DATA IN THIS EXERCISE:
******
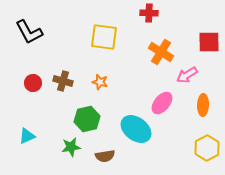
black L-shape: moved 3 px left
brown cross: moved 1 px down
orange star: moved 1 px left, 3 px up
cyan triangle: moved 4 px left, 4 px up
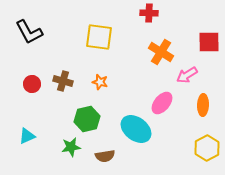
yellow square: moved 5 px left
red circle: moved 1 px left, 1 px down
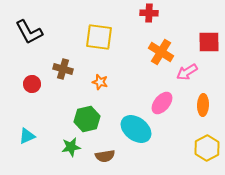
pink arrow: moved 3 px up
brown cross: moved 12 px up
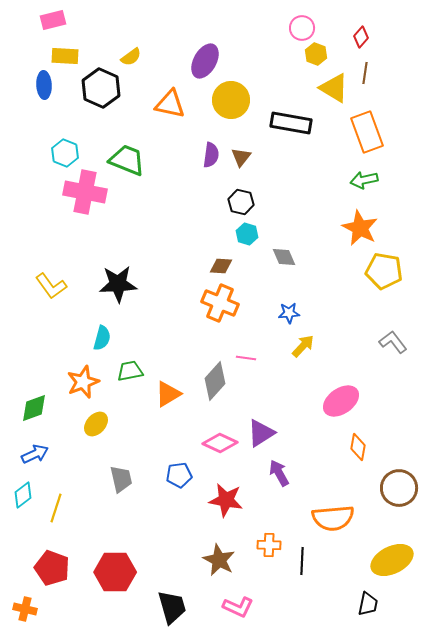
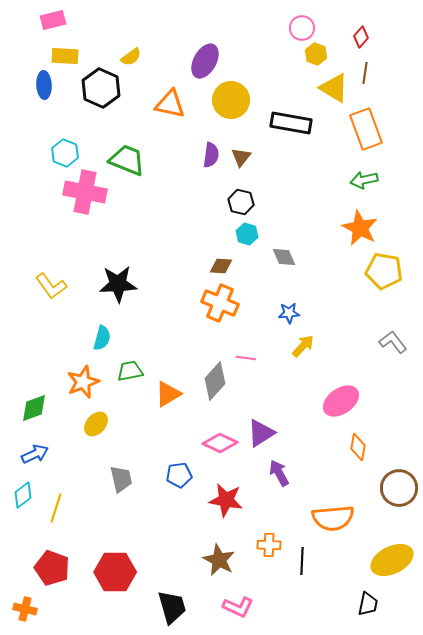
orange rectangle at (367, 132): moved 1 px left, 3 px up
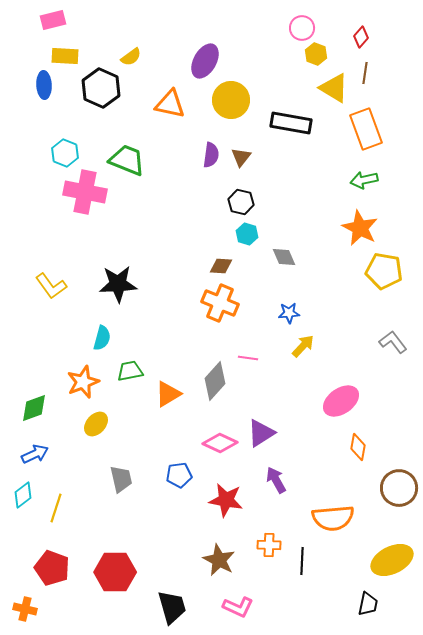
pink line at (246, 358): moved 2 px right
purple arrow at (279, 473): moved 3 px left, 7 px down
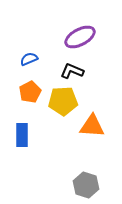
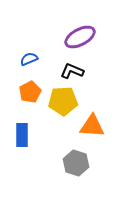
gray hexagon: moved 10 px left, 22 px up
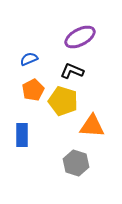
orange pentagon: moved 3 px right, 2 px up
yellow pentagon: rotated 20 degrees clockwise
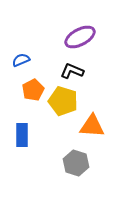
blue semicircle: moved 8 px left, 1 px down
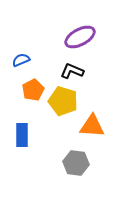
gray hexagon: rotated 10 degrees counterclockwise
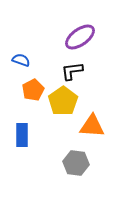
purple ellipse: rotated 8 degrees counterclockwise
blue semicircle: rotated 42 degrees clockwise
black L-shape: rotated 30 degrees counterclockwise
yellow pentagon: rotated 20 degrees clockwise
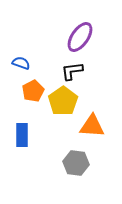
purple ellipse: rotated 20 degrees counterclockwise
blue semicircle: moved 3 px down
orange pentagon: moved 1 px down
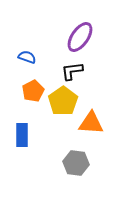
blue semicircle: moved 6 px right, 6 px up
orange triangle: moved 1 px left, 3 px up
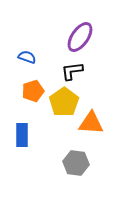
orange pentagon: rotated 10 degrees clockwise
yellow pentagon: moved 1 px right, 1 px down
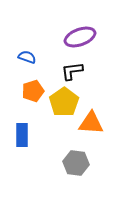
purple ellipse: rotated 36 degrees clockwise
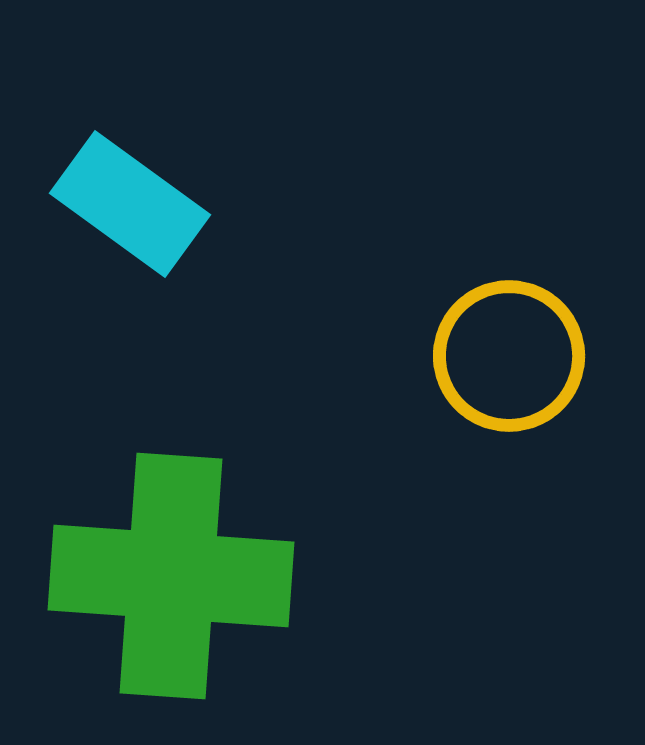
******
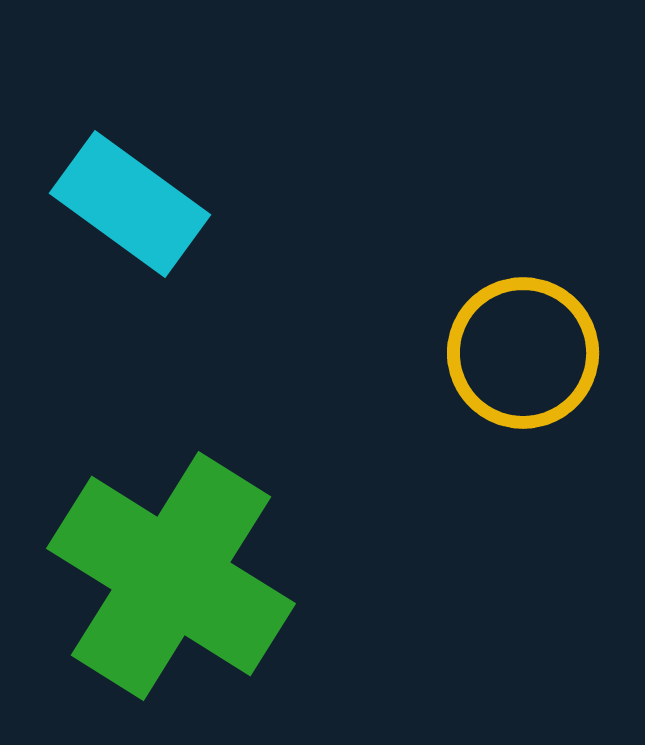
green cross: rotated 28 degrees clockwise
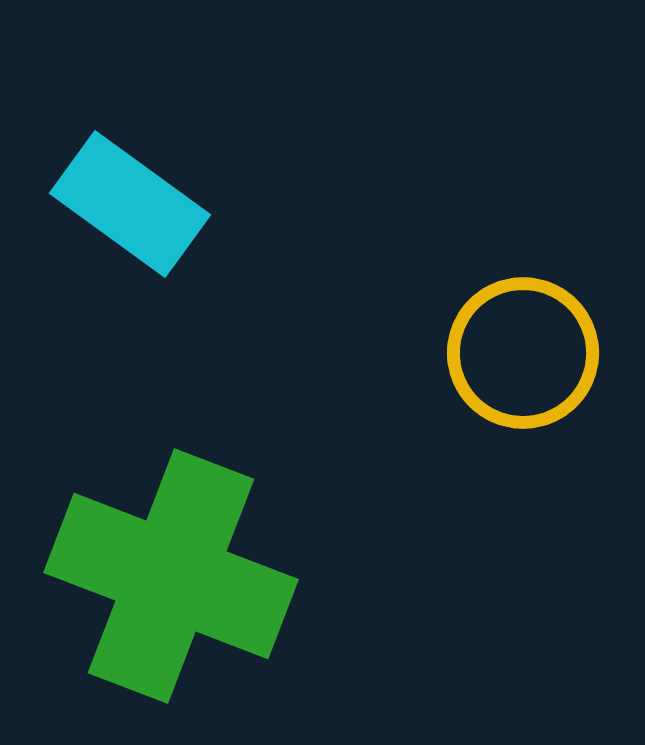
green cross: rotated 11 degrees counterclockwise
******
GIVEN REQUEST: From the line with "black L-shape: moved 3 px left" to the line with "yellow pentagon: moved 1 px right, 1 px down", write out the material again with "blue semicircle" replaced by "blue crescent" and nothing else changed. Leave the pictures out of your answer.

OUTPUT BELOW:
black L-shape: moved 3 px left
brown cross: moved 1 px down
orange star: moved 1 px left, 3 px up
cyan triangle: moved 4 px left, 4 px up
yellow square: moved 5 px left
red circle: moved 1 px left, 1 px down
pink arrow: moved 3 px up
brown cross: moved 12 px up
orange rectangle at (367, 132): moved 1 px left, 3 px up
pink line at (246, 358): moved 2 px right
purple arrow at (279, 473): moved 3 px left, 7 px down
gray hexagon: moved 10 px left, 22 px up
orange pentagon: moved 3 px right, 2 px up
yellow pentagon: rotated 20 degrees clockwise
blue crescent: moved 8 px left, 1 px down
gray hexagon: rotated 10 degrees counterclockwise
purple ellipse: rotated 8 degrees counterclockwise
blue crescent: rotated 42 degrees clockwise
black L-shape: rotated 30 degrees counterclockwise
yellow pentagon: rotated 20 degrees clockwise
purple ellipse: rotated 20 degrees counterclockwise
blue crescent: moved 3 px down
orange pentagon: moved 1 px down
blue crescent: moved 6 px right, 6 px up
orange triangle: moved 1 px left, 3 px up
orange pentagon: rotated 10 degrees clockwise
yellow pentagon: moved 1 px right, 1 px down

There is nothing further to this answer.